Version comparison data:
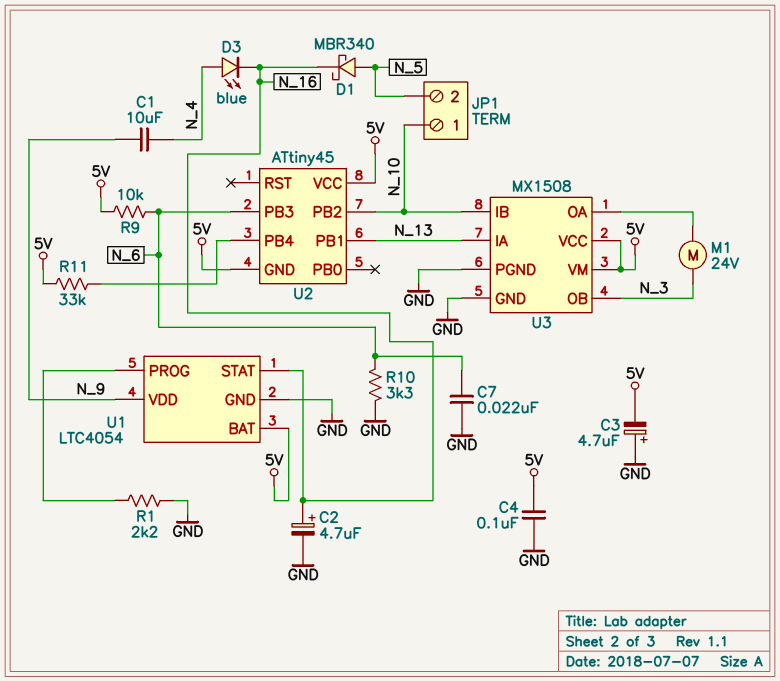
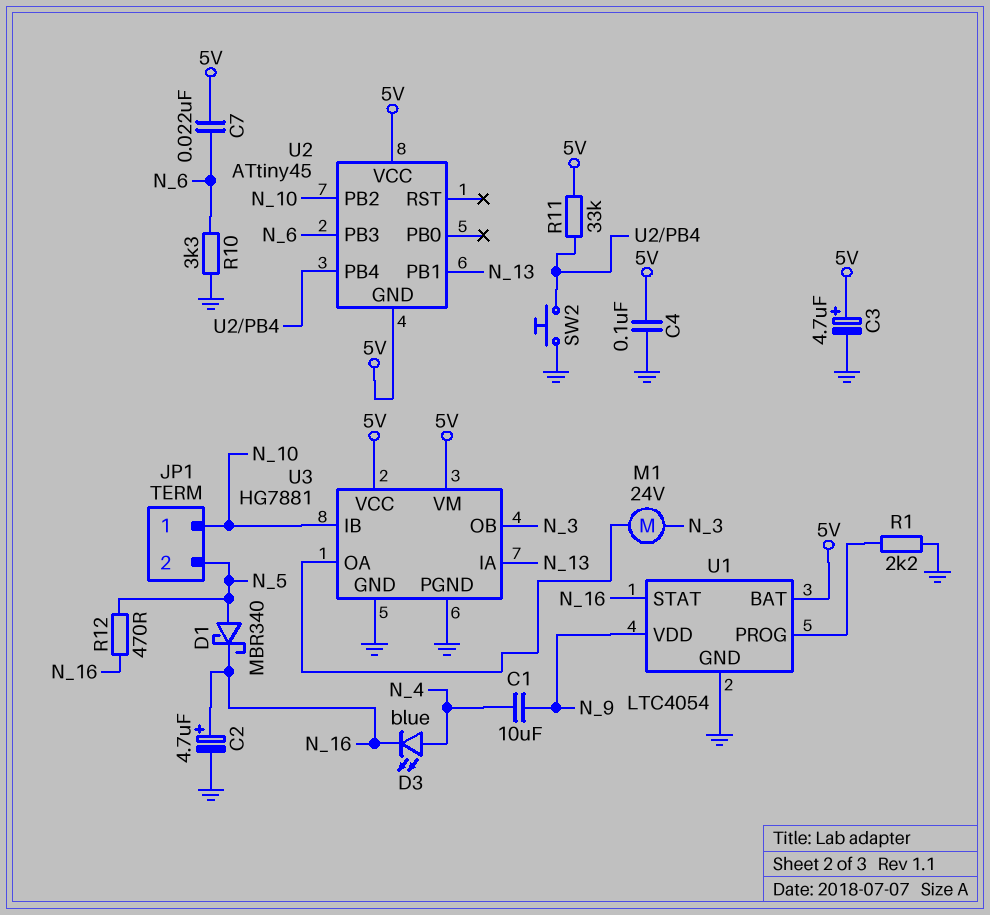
C3: 4.7uF (plus GND, minus 5V) -> 4.7uF (plus 5V, minus GND)
C7: 22nF (GND, N_6) -> 22nF (5V, N_6)
R9: 10k (5V, N_6) -> none
R12: none -> 470 (N_5, N_16)
SW2: none -> button (GND, U2/PB4)
U3: MX1508 -> HG7881

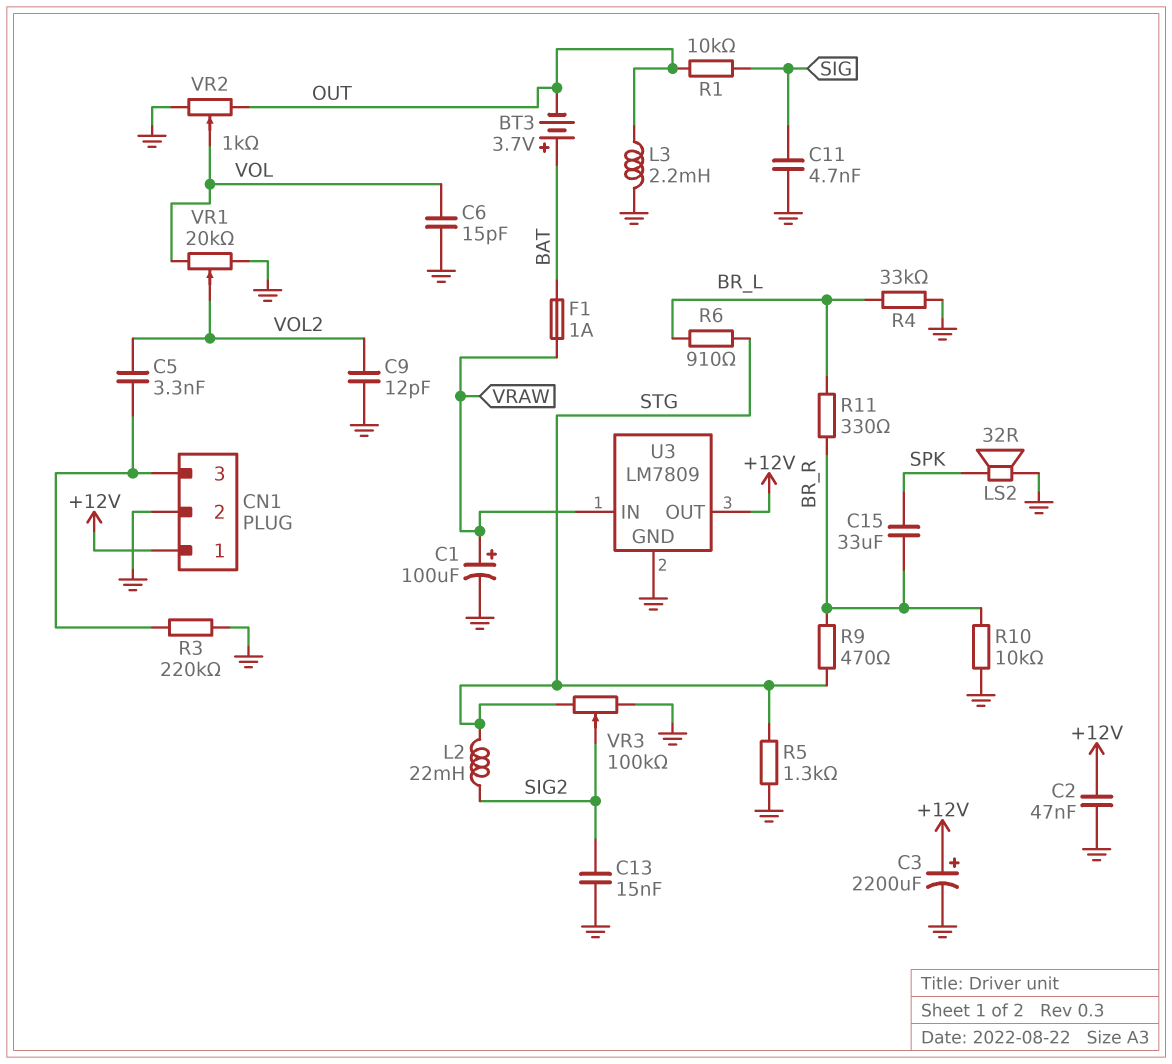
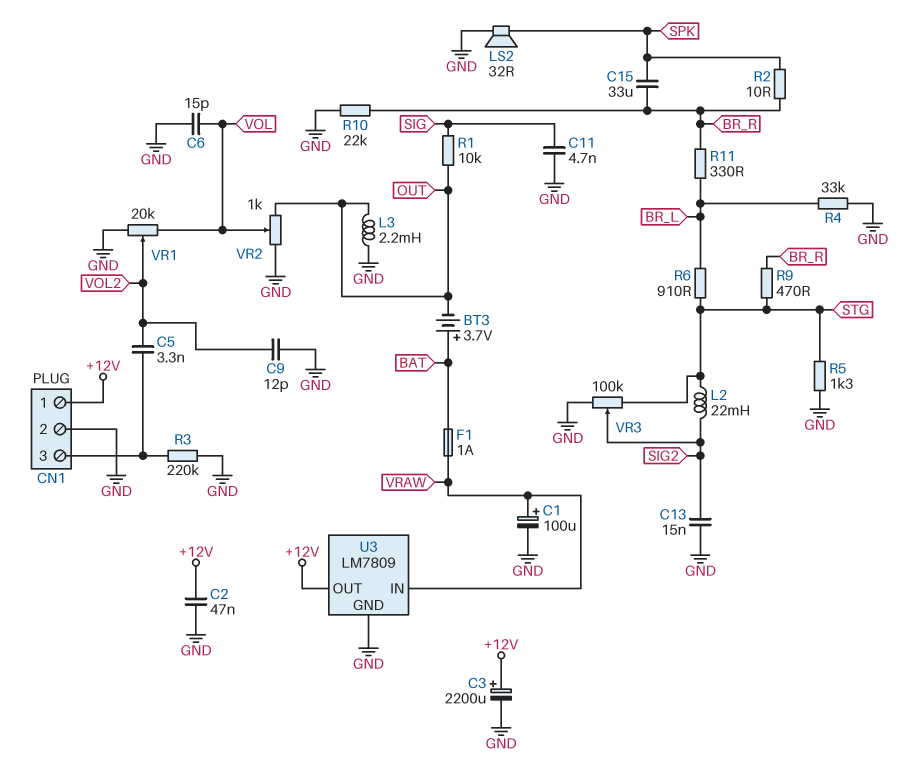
R2: none -> 10 (BR_R, SPK)
R10: 10k (BR_R, GND) -> 22k (BR_R, GND)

Task item >> Only the text of the records belongs in your answer, copied exactly as it appears above.

Response area >>
C3: 4.7uF (plus GND, minus 5V) -> 4.7uF (plus 5V, minus GND)
C7: 22nF (GND, N_6) -> 22nF (5V, N_6)
R9: 10k (5V, N_6) -> none
R12: none -> 470 (N_5, N_16)
SW2: none -> button (GND, U2/PB4)
U3: MX1508 -> HG7881

R2: none -> 10 (BR_R, SPK)
R10: 10k (BR_R, GND) -> 22k (BR_R, GND)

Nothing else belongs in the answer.